** Opening Dataset content block **
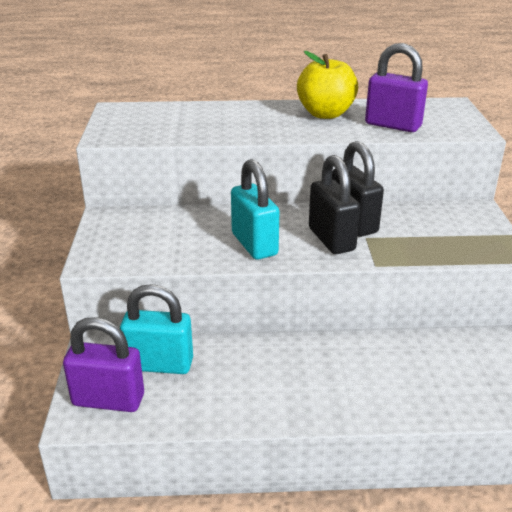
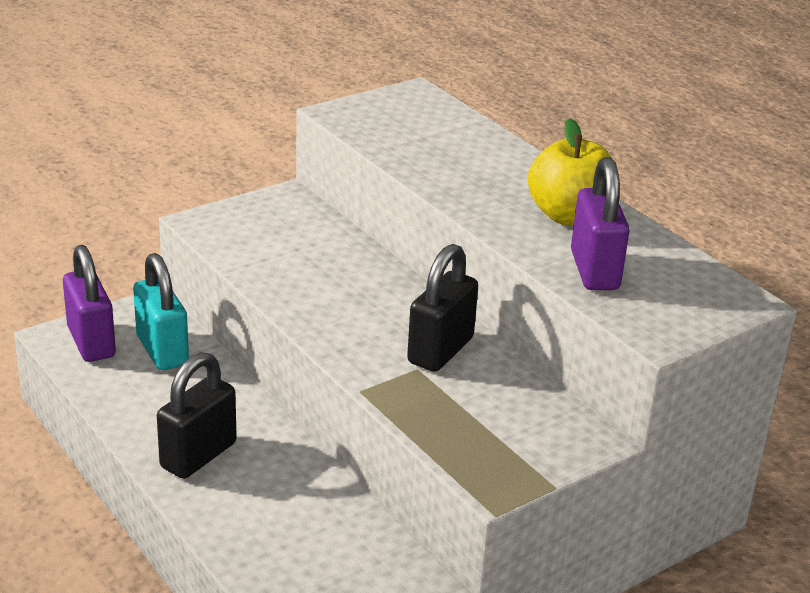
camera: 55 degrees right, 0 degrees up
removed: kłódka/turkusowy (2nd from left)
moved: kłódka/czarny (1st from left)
** Closing Dataset content block **
**What is needed**
Give again, exactly, every line from the one holding "removed: kłódka/turkusowy (2nd from left)" to the last line of the data.

**Written response**
removed: kłódka/turkusowy (2nd from left)
moved: kłódka/czarny (1st from left)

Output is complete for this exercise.